## PROBLEM DETAILS
Below are records; quote them exactly from the first line through the line that contains "U2 pin FB: ADJ -> LX".

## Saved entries
----
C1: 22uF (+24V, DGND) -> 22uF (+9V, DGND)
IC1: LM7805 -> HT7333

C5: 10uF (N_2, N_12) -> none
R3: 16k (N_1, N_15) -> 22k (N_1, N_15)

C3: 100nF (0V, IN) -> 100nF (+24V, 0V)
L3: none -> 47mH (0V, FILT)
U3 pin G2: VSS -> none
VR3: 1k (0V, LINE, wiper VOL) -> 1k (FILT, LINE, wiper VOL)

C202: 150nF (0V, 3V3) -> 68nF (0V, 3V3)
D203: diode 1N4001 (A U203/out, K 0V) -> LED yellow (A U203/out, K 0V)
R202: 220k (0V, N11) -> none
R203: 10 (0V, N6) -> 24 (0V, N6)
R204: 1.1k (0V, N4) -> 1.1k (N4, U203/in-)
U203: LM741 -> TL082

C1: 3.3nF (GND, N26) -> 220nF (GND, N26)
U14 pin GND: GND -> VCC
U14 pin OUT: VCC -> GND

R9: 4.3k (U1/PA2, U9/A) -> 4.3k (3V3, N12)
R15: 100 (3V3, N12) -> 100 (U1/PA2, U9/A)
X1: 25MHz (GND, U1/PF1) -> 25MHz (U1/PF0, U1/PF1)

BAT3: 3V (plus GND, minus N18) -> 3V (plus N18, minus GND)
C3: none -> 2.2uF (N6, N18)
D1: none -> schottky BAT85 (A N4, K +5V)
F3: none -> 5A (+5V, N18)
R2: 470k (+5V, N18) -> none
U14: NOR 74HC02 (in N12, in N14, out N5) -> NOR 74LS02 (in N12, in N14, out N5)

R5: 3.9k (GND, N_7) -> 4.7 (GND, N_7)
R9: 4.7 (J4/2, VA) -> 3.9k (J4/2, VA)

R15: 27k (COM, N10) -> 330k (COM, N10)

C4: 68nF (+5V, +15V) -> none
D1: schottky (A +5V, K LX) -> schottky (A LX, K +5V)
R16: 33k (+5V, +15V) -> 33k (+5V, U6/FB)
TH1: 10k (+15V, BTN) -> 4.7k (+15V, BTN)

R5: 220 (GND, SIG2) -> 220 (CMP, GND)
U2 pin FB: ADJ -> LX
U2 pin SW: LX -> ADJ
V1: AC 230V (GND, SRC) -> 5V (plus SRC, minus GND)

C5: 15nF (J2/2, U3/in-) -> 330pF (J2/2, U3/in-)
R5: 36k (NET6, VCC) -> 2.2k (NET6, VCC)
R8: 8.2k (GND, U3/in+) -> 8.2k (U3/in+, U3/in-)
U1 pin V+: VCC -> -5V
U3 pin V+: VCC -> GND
----
## OUTPUT FOR THIS EXERCISE
C1: 22uF (+24V, DGND) -> 22uF (+9V, DGND)
IC1: LM7805 -> HT7333

C5: 10uF (N_2, N_12) -> none
R3: 16k (N_1, N_15) -> 22k (N_1, N_15)

C3: 100nF (0V, IN) -> 100nF (+24V, 0V)
L3: none -> 47mH (0V, FILT)
U3 pin G2: VSS -> none
VR3: 1k (0V, LINE, wiper VOL) -> 1k (FILT, LINE, wiper VOL)

C202: 150nF (0V, 3V3) -> 68nF (0V, 3V3)
D203: diode 1N4001 (A U203/out, K 0V) -> LED yellow (A U203/out, K 0V)
R202: 220k (0V, N11) -> none
R203: 10 (0V, N6) -> 24 (0V, N6)
R204: 1.1k (0V, N4) -> 1.1k (N4, U203/in-)
U203: LM741 -> TL082

C1: 3.3nF (GND, N26) -> 220nF (GND, N26)
U14 pin GND: GND -> VCC
U14 pin OUT: VCC -> GND

R9: 4.3k (U1/PA2, U9/A) -> 4.3k (3V3, N12)
R15: 100 (3V3, N12) -> 100 (U1/PA2, U9/A)
X1: 25MHz (GND, U1/PF1) -> 25MHz (U1/PF0, U1/PF1)

BAT3: 3V (plus GND, minus N18) -> 3V (plus N18, minus GND)
C3: none -> 2.2uF (N6, N18)
D1: none -> schottky BAT85 (A N4, K +5V)
F3: none -> 5A (+5V, N18)
R2: 470k (+5V, N18) -> none
U14: NOR 74HC02 (in N12, in N14, out N5) -> NOR 74LS02 (in N12, in N14, out N5)

R5: 3.9k (GND, N_7) -> 4.7 (GND, N_7)
R9: 4.7 (J4/2, VA) -> 3.9k (J4/2, VA)

R15: 27k (COM, N10) -> 330k (COM, N10)

C4: 68nF (+5V, +15V) -> none
D1: schottky (A +5V, K LX) -> schottky (A LX, K +5V)
R16: 33k (+5V, +15V) -> 33k (+5V, U6/FB)
TH1: 10k (+15V, BTN) -> 4.7k (+15V, BTN)

R5: 220 (GND, SIG2) -> 220 (CMP, GND)
U2 pin FB: ADJ -> LX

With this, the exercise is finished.